» WHAT YOU WILL DO: From the entries below, please output exactly the lines starting at the one containing "none -> tan cone B1 level 2" and ending at the one containing "none -> yellow slope E7:G7 level 2 top G", both included.

*****

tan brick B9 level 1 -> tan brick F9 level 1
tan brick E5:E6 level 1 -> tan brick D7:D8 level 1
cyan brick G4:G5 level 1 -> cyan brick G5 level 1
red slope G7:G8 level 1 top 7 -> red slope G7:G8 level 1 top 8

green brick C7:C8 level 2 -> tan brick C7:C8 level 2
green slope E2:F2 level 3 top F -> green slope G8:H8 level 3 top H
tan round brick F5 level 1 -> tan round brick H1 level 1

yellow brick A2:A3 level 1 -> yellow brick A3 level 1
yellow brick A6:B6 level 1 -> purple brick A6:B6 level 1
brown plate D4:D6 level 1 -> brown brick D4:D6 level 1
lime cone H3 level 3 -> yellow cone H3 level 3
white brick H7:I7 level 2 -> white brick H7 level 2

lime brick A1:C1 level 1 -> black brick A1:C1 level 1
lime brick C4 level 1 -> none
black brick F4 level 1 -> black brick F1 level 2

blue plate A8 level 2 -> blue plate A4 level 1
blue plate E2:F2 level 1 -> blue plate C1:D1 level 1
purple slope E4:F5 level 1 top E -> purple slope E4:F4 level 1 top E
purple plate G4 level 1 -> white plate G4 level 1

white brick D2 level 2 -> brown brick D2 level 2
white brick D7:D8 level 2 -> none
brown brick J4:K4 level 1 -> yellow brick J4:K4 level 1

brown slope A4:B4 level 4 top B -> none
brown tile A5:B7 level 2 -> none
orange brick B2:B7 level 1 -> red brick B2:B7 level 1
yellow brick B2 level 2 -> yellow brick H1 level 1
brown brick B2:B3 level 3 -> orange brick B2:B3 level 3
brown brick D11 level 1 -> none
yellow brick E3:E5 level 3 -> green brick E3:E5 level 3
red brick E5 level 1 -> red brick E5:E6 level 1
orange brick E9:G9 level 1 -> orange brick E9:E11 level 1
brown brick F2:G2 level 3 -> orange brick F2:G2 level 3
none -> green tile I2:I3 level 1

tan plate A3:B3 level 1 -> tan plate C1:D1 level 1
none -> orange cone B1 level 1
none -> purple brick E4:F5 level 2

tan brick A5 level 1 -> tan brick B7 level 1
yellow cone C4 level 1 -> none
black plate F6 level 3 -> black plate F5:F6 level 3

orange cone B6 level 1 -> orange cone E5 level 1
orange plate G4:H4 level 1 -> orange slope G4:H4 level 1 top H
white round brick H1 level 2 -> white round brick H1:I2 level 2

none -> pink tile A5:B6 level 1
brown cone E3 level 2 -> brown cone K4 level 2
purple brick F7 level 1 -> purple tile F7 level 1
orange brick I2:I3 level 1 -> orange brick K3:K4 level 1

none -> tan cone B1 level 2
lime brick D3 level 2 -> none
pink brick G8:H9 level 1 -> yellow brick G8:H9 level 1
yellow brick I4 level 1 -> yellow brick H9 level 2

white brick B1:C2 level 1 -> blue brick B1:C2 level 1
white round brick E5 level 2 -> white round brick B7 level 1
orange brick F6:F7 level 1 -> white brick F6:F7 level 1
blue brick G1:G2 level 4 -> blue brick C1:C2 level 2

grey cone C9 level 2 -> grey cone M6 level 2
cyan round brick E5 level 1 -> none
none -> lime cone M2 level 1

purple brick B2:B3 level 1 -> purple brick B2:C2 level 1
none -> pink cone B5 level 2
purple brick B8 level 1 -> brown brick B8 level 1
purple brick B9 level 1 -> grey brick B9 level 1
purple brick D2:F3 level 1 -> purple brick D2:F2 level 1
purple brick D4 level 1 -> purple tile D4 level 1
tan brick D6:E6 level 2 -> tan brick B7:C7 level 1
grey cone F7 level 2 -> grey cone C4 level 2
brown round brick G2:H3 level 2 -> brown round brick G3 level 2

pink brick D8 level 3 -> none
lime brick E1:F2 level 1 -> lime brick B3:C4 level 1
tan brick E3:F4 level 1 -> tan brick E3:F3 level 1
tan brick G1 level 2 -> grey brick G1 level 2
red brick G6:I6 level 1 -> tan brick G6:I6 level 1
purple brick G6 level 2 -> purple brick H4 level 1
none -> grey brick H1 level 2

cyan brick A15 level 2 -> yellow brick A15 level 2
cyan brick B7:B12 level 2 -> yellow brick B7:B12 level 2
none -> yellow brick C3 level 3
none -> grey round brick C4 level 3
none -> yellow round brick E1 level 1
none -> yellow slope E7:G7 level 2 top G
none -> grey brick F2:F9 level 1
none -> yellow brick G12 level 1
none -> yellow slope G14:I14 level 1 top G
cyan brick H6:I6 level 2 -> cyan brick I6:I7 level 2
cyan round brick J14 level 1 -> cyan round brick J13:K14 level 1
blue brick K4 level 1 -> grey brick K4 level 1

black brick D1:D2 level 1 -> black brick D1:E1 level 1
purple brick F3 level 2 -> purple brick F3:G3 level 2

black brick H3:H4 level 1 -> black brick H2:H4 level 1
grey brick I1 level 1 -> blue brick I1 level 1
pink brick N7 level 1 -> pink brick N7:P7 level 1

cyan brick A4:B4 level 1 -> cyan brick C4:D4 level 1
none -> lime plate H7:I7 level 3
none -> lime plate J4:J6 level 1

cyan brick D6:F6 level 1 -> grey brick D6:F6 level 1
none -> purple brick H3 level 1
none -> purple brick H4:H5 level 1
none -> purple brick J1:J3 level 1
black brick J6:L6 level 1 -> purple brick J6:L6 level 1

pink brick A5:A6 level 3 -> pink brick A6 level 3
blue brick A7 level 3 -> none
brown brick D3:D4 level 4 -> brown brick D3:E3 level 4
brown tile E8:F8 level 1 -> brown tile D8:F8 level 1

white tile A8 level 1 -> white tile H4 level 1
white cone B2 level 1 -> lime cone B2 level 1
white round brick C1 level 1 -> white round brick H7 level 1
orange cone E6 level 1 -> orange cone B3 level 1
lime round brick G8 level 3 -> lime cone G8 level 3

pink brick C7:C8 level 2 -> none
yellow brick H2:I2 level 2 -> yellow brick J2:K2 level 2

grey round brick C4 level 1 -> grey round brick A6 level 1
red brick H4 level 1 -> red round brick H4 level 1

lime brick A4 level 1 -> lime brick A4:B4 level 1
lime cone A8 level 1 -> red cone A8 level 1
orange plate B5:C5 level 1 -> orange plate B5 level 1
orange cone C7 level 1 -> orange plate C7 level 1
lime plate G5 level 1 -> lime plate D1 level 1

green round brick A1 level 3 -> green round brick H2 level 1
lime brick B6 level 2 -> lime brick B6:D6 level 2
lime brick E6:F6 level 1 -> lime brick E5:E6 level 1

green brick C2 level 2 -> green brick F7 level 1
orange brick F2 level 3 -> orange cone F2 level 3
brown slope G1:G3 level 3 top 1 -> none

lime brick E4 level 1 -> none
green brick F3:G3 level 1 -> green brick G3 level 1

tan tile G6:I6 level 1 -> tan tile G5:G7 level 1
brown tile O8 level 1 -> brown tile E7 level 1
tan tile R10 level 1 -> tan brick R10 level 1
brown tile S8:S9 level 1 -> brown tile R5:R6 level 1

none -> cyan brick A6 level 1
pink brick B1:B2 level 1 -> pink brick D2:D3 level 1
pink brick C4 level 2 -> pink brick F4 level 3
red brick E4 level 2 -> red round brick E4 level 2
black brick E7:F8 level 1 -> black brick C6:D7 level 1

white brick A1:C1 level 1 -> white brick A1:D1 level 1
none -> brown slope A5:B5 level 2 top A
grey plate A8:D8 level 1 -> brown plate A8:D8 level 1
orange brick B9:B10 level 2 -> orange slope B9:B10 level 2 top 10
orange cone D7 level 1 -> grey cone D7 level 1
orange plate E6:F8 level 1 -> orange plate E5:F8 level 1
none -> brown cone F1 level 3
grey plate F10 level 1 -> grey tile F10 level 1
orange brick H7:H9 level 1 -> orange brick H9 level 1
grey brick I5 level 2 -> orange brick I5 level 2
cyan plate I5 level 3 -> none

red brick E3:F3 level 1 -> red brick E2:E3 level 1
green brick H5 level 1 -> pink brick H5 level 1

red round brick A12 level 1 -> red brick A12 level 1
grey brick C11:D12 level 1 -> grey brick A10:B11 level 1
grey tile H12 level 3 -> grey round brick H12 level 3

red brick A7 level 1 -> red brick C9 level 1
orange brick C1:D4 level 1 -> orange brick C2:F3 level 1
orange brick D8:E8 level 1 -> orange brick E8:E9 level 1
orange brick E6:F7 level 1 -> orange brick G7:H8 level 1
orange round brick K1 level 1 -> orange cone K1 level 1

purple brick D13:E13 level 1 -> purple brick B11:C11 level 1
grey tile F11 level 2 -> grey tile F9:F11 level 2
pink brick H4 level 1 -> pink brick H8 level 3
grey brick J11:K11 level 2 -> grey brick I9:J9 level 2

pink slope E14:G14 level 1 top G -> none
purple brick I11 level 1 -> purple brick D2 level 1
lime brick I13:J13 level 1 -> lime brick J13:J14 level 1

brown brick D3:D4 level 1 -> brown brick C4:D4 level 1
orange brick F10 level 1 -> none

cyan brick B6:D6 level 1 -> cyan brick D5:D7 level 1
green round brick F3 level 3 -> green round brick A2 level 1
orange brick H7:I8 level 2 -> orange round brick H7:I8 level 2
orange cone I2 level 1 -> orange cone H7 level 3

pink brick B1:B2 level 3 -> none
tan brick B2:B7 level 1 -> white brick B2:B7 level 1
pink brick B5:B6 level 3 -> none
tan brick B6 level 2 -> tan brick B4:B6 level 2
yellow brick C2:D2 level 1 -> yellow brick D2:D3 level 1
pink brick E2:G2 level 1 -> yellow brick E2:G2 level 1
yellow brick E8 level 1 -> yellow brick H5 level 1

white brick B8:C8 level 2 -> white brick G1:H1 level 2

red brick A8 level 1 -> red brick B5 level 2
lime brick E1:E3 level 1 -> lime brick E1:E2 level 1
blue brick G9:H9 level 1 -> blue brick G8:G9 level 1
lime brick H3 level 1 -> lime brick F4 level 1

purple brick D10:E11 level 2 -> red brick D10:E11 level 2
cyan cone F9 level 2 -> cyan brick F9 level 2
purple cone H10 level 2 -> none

*****

» RESULT OF THIS EXERCISE:
none -> tan cone B1 level 2
lime brick D3 level 2 -> none
pink brick G8:H9 level 1 -> yellow brick G8:H9 level 1
yellow brick I4 level 1 -> yellow brick H9 level 2

white brick B1:C2 level 1 -> blue brick B1:C2 level 1
white round brick E5 level 2 -> white round brick B7 level 1
orange brick F6:F7 level 1 -> white brick F6:F7 level 1
blue brick G1:G2 level 4 -> blue brick C1:C2 level 2

grey cone C9 level 2 -> grey cone M6 level 2
cyan round brick E5 level 1 -> none
none -> lime cone M2 level 1

purple brick B2:B3 level 1 -> purple brick B2:C2 level 1
none -> pink cone B5 level 2
purple brick B8 level 1 -> brown brick B8 level 1
purple brick B9 level 1 -> grey brick B9 level 1
purple brick D2:F3 level 1 -> purple brick D2:F2 level 1
purple brick D4 level 1 -> purple tile D4 level 1
tan brick D6:E6 level 2 -> tan brick B7:C7 level 1
grey cone F7 level 2 -> grey cone C4 level 2
brown round brick G2:H3 level 2 -> brown round brick G3 level 2

pink brick D8 level 3 -> none
lime brick E1:F2 level 1 -> lime brick B3:C4 level 1
tan brick E3:F4 level 1 -> tan brick E3:F3 level 1
tan brick G1 level 2 -> grey brick G1 level 2
red brick G6:I6 level 1 -> tan brick G6:I6 level 1
purple brick G6 level 2 -> purple brick H4 level 1
none -> grey brick H1 level 2

cyan brick A15 level 2 -> yellow brick A15 level 2
cyan brick B7:B12 level 2 -> yellow brick B7:B12 level 2
none -> yellow brick C3 level 3
none -> grey round brick C4 level 3
none -> yellow round brick E1 level 1
none -> yellow slope E7:G7 level 2 top G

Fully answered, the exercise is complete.